Nothing in the listing should be altered when it is copied, and no picture goes into the copy.

___ DATA SECTION

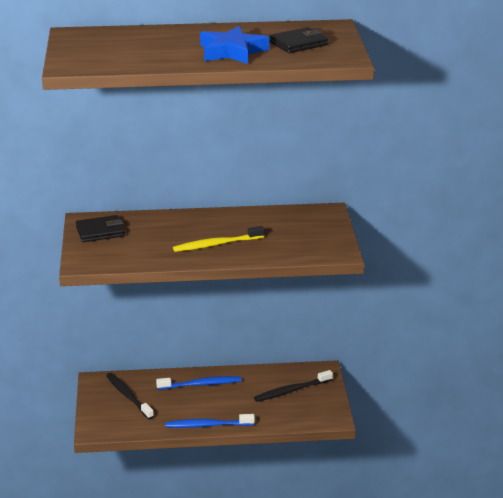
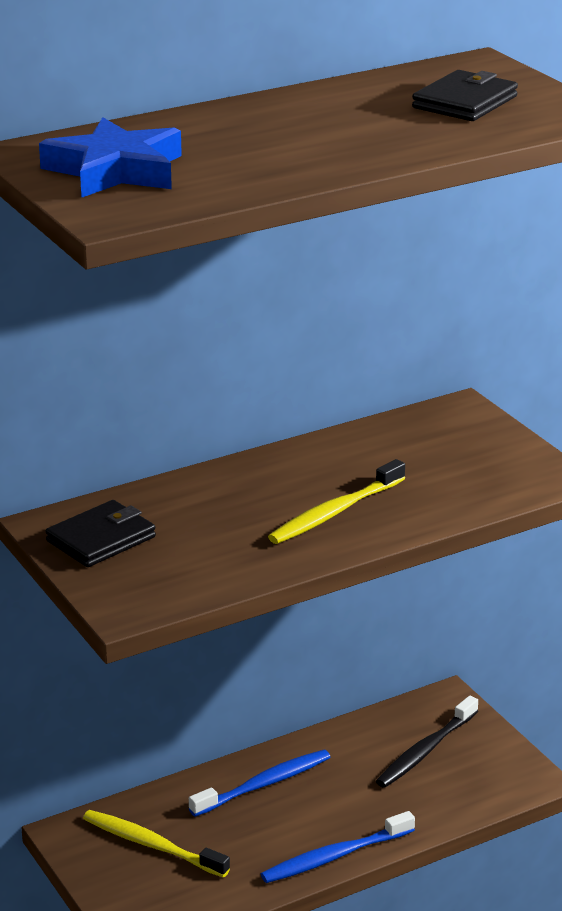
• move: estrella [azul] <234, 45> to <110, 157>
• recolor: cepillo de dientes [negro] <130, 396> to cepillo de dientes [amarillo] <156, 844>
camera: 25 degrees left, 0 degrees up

______

* _WRITTEN ANSWER_
• move: estrella [azul] <234, 45> to <110, 157>
• recolor: cepillo de dientes [negro] <130, 396> to cepillo de dientes [amarillo] <156, 844>
camera: 25 degrees left, 0 degrees up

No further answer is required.